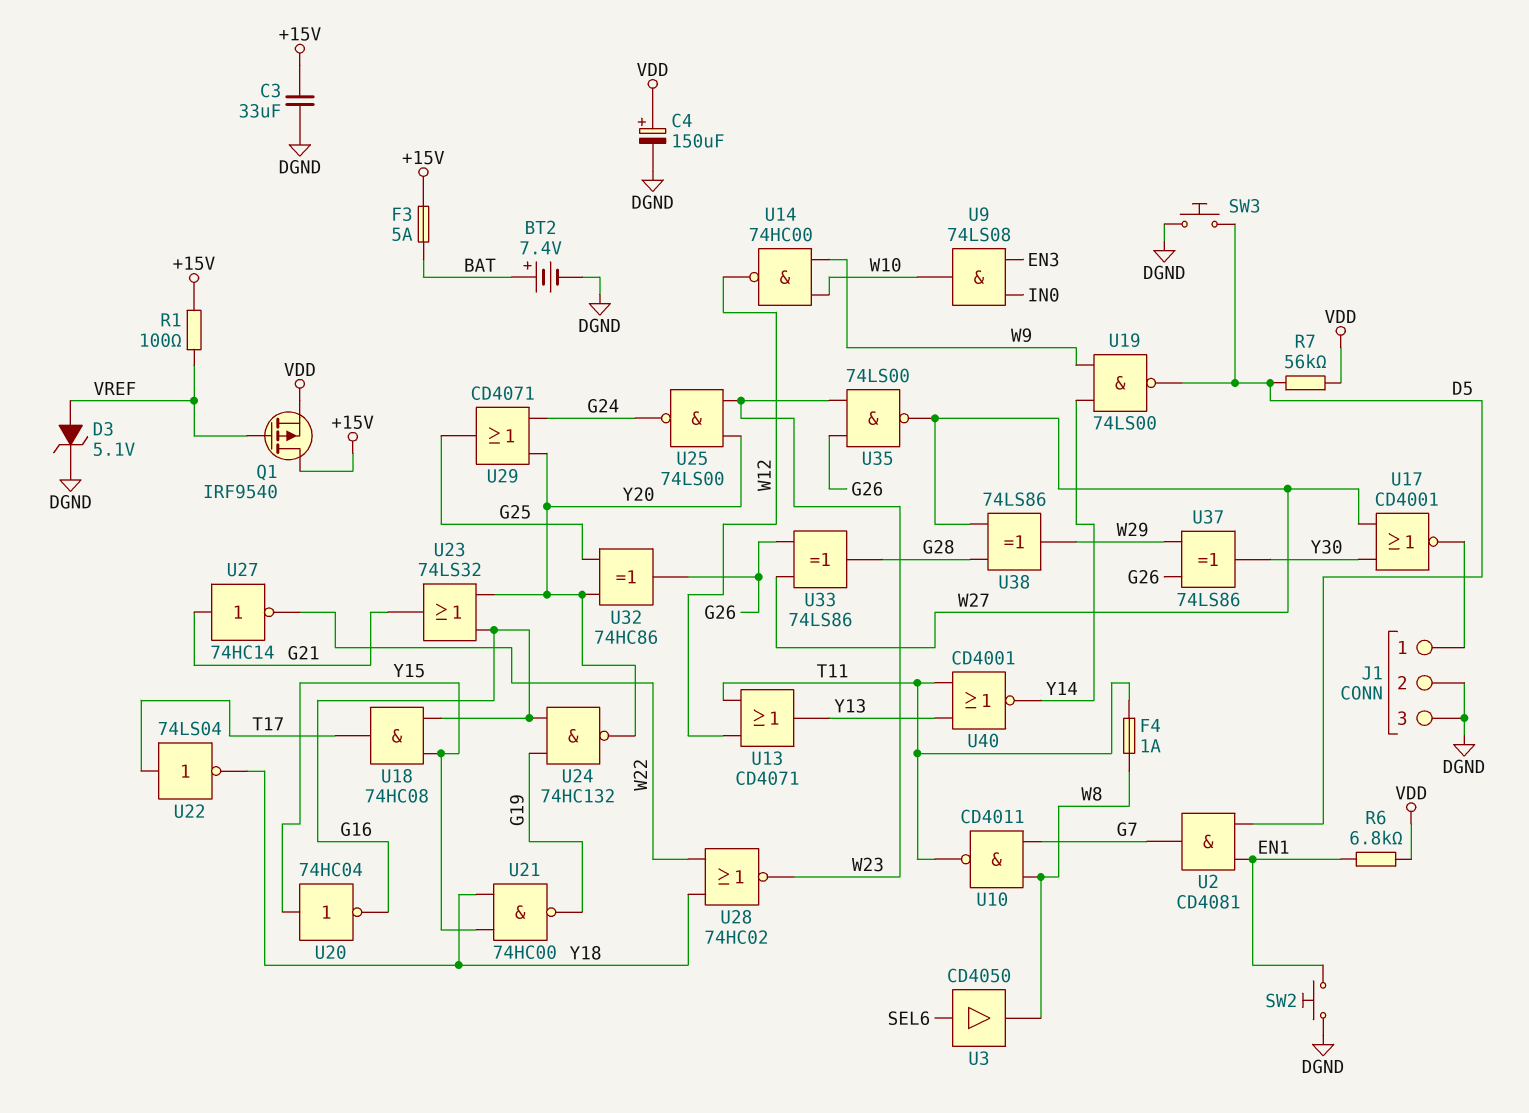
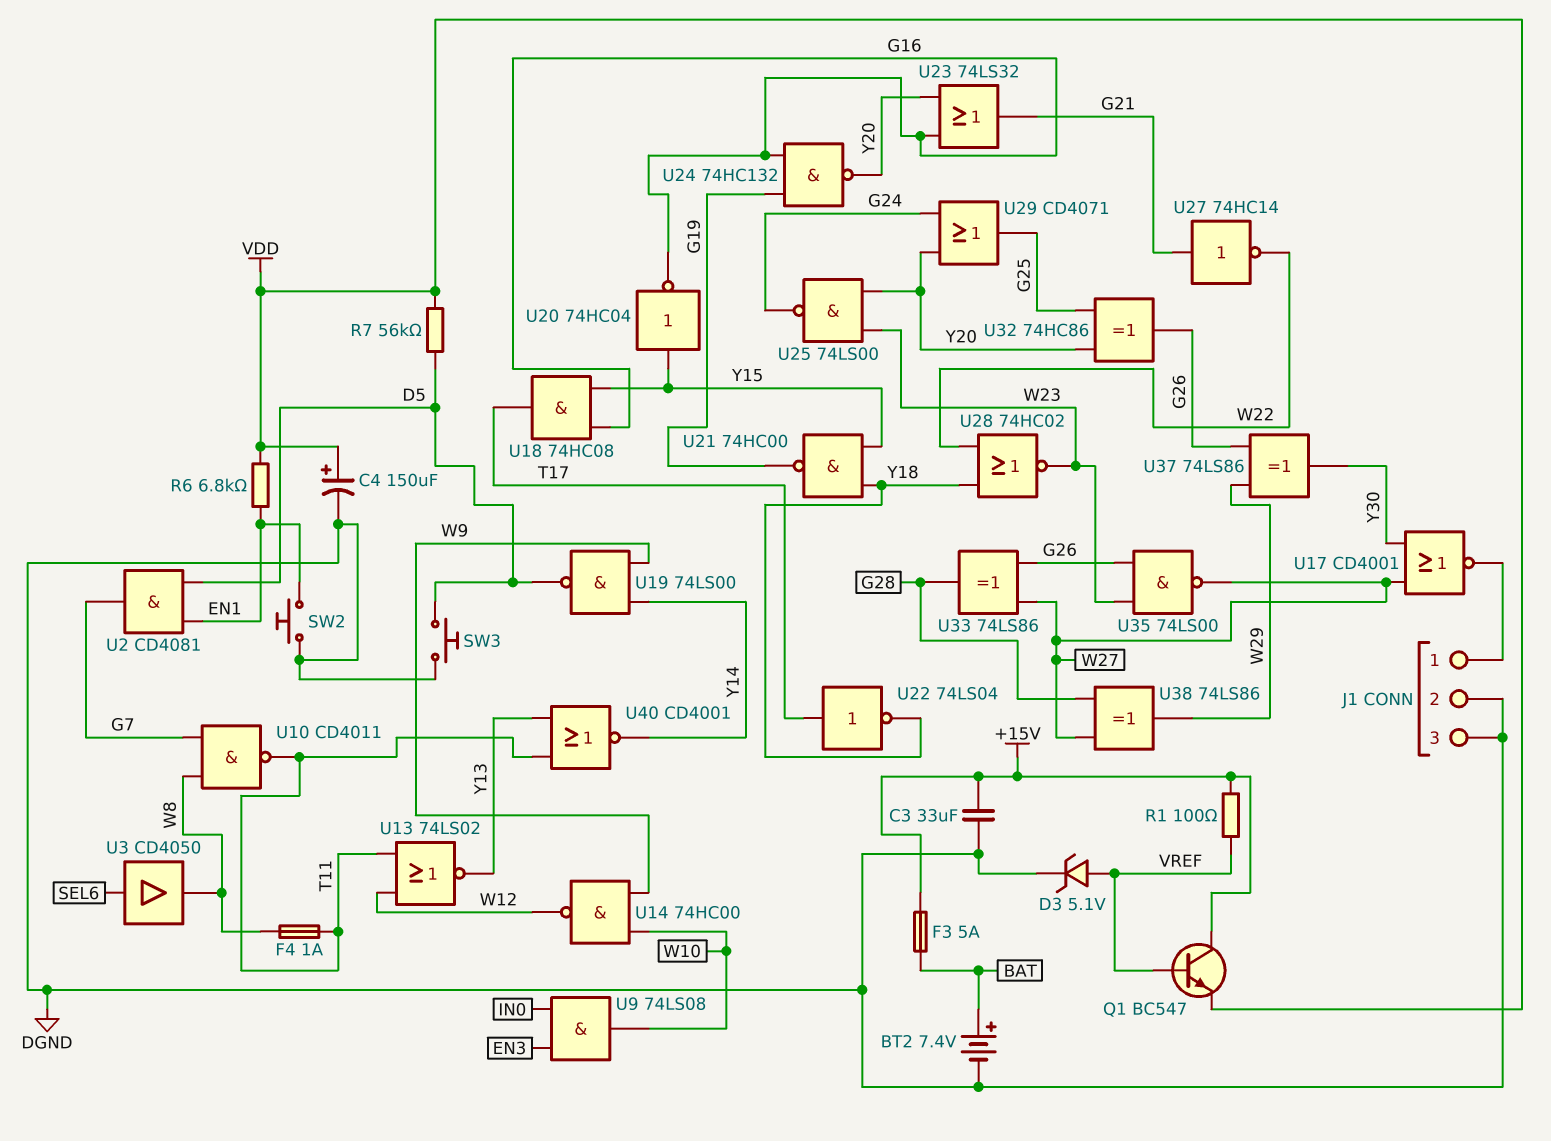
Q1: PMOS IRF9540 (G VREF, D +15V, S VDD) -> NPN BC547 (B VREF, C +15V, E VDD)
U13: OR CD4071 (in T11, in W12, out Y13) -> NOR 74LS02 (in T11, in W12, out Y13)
* * *
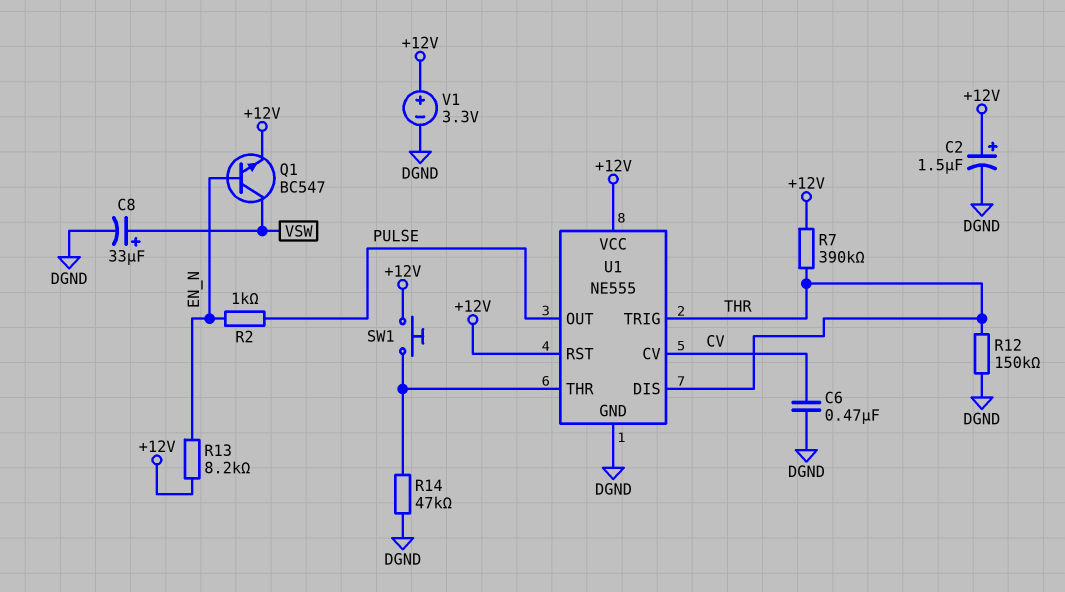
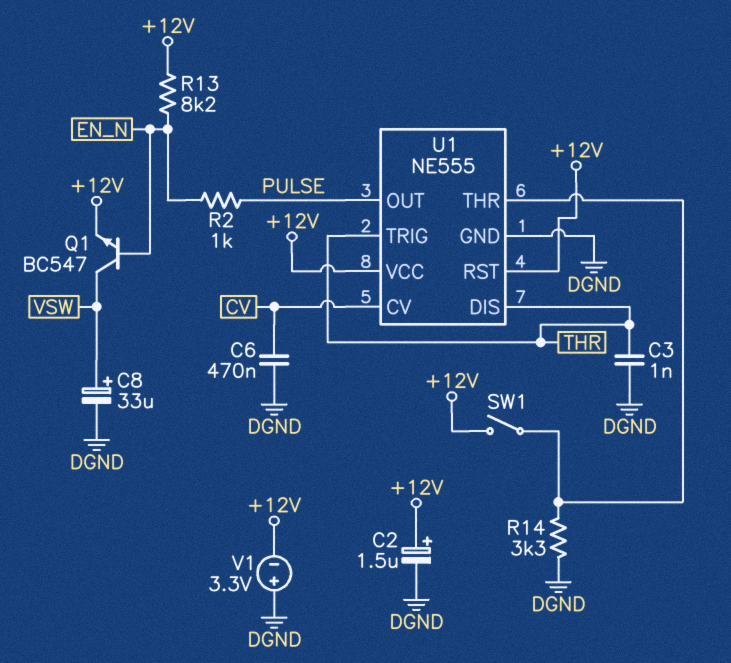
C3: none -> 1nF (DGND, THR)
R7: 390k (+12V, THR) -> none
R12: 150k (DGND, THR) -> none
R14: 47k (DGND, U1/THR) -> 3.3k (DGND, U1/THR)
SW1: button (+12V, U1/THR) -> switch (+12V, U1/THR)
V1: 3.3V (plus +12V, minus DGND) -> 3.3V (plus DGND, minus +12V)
* * *
### REQUIRED WORK
Only the lines above from the line with "SW1: button (+12V, U1/THR)" to the line with "V1: 3.3V (plus", those two lines included, should be reproduced exactly.

### SOLUTION
SW1: button (+12V, U1/THR) -> switch (+12V, U1/THR)
V1: 3.3V (plus +12V, minus DGND) -> 3.3V (plus DGND, minus +12V)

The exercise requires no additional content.